• WORK TO COMPLETE
Extract, word for word, each line from the line holding "(276, 182) = (505, 575): black" through the end of the records. Omit every picture.

MATERIAL FOR THE TASK below:

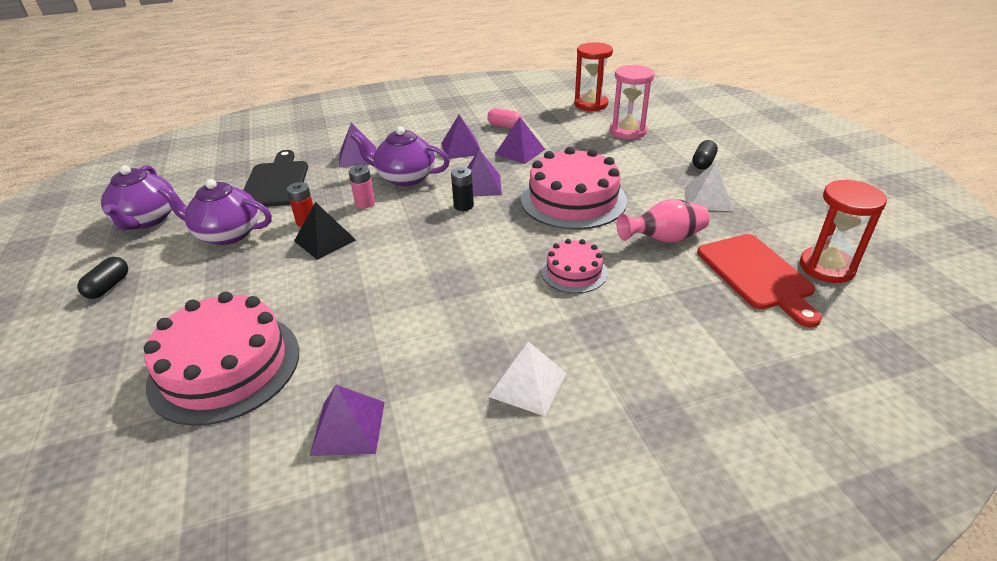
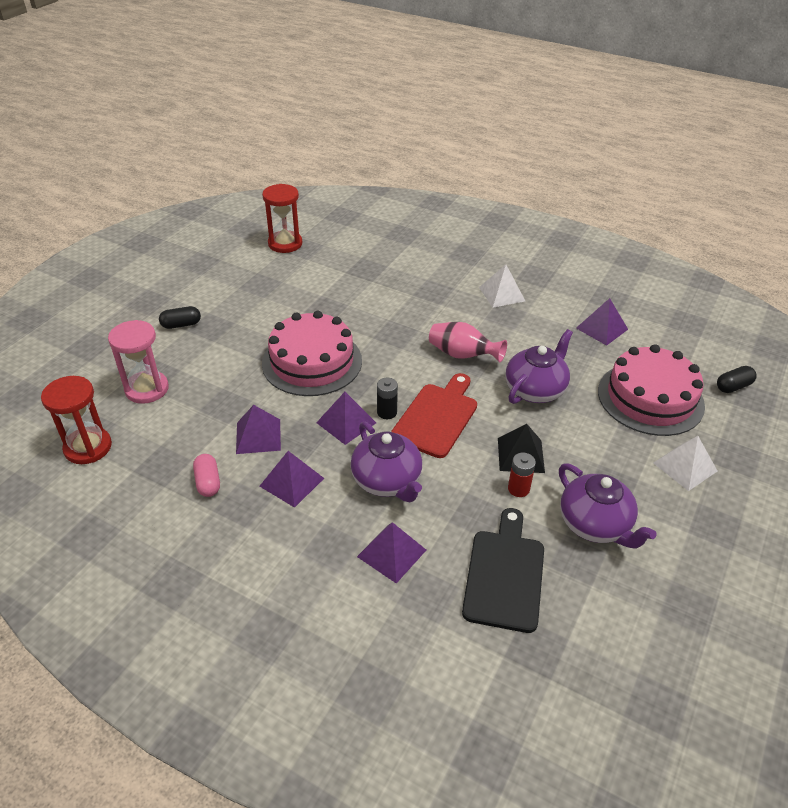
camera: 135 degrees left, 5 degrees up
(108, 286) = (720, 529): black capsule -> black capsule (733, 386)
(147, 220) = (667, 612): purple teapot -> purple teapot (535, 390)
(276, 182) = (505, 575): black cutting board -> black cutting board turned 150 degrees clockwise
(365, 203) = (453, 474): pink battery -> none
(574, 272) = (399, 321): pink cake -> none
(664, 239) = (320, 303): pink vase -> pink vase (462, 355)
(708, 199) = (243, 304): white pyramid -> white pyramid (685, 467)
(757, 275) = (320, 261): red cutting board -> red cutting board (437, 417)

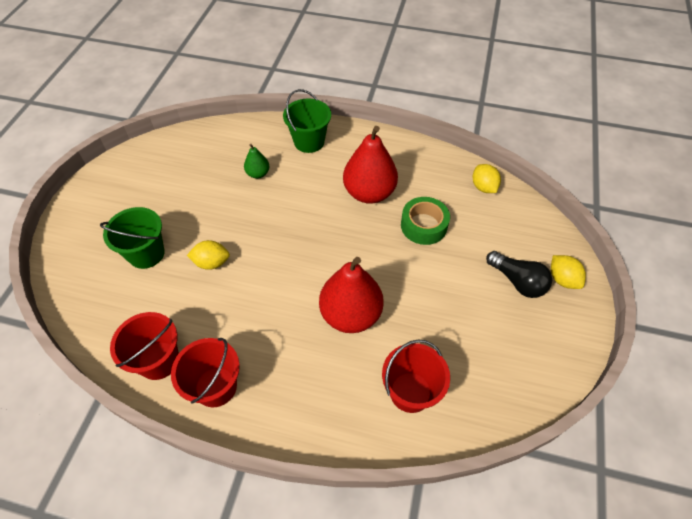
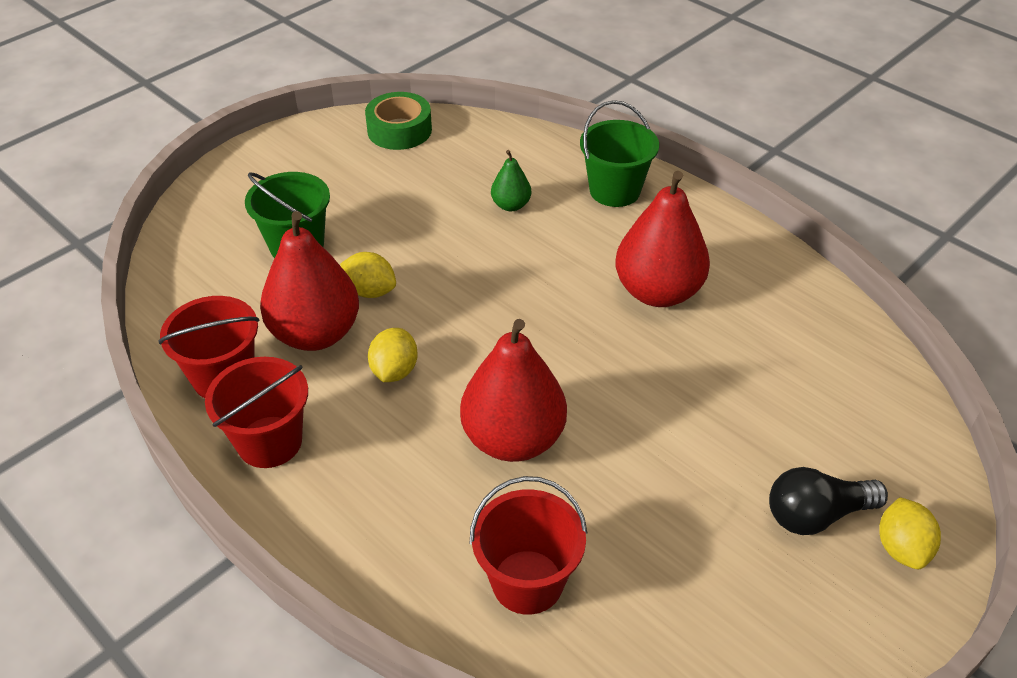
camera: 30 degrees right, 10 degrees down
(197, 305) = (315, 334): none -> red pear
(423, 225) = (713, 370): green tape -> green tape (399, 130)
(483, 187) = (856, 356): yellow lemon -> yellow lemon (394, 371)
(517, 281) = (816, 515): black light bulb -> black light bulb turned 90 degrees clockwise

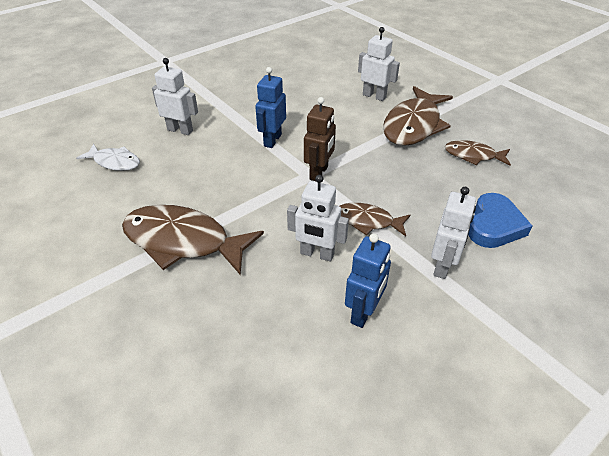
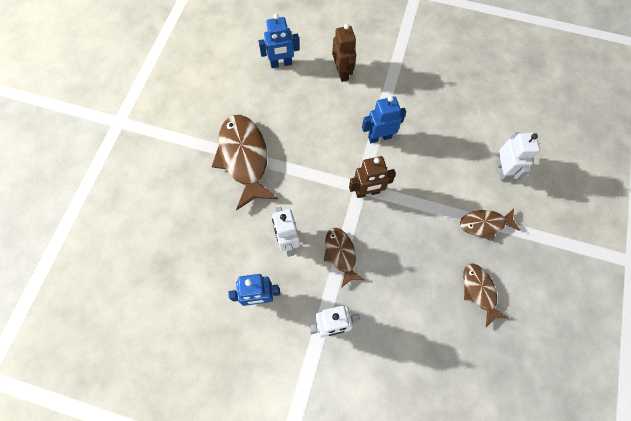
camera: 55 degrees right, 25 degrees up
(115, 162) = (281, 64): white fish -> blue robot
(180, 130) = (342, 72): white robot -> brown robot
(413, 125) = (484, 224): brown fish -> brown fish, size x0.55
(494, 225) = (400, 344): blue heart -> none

End of MATERIAL FOR THE TASK.

• RESULT FOR THIS EXERCISE
(276, 182) = (505, 575): black cutting board -> black cutting board turned 150 degrees clockwise
(365, 203) = (453, 474): pink battery -> none
(574, 272) = (399, 321): pink cake -> none
(664, 239) = (320, 303): pink vase -> pink vase (462, 355)
(708, 199) = (243, 304): white pyramid -> white pyramid (685, 467)
(757, 275) = (320, 261): red cutting board -> red cutting board (437, 417)

camera: 30 degrees right, 10 degrees down
(197, 305) = (315, 334): none -> red pear
(423, 225) = (713, 370): green tape -> green tape (399, 130)
(483, 187) = (856, 356): yellow lemon -> yellow lemon (394, 371)
(517, 281) = (816, 515): black light bulb -> black light bulb turned 90 degrees clockwise

camera: 55 degrees right, 25 degrees up
(115, 162) = (281, 64): white fish -> blue robot
(180, 130) = (342, 72): white robot -> brown robot
(413, 125) = (484, 224): brown fish -> brown fish, size x0.55
(494, 225) = (400, 344): blue heart -> none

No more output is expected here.